• **Task input**
----------
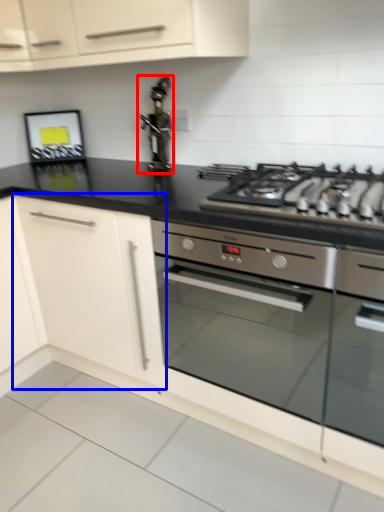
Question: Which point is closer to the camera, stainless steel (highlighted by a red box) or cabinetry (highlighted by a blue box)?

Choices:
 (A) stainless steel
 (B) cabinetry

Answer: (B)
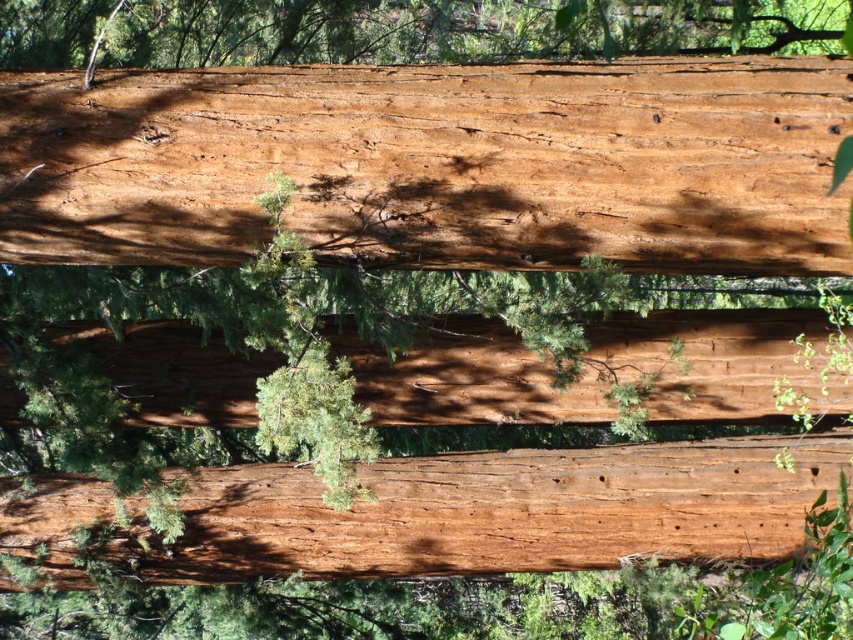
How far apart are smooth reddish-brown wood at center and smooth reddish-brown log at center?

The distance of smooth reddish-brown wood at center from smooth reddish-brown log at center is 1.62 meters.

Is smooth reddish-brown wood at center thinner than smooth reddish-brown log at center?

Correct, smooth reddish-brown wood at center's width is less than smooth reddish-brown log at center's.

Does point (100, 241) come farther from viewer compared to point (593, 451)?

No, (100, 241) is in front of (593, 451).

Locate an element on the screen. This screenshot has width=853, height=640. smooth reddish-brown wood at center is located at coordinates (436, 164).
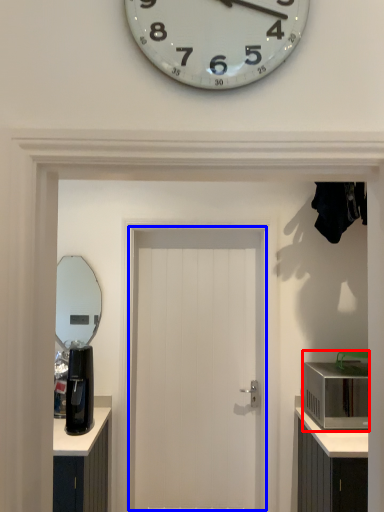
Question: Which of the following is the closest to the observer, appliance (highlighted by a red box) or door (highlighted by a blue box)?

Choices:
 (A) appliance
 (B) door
----------
• **Exercise**
Rewrite the entries from their first line through the line containing "Correct, smooth reddish-brown" as a Markdown table with the columns Row and Text, numbering each line. Skip blank lines and leave the pictures out.

• **Result for this exercise**
| Row | Text |
|---|---|
| 1 | Question: Which point is closer to the camera, stainless steel (highlighted by a red box) or cabinetry (highlighted by a blue box)? |
| 2 | Choices: |
| 3 |  (A) stainless steel |
| 4 |  (B) cabinetry |
| 5 | Answer: (B) |
| 6 | How far apart are smooth reddish-brown wood at center and smooth reddish-brown log at center? |
| 7 | The distance of smooth reddish-brown wood at center from smooth reddish-brown log at center is 1.62 meters. |
| 8 | Is smooth reddish-brown wood at center thinner than smooth reddish-brown log at center? |
| 9 | Correct, smooth reddish-brown wood at center's width is less than smooth reddish-brown log at center's. |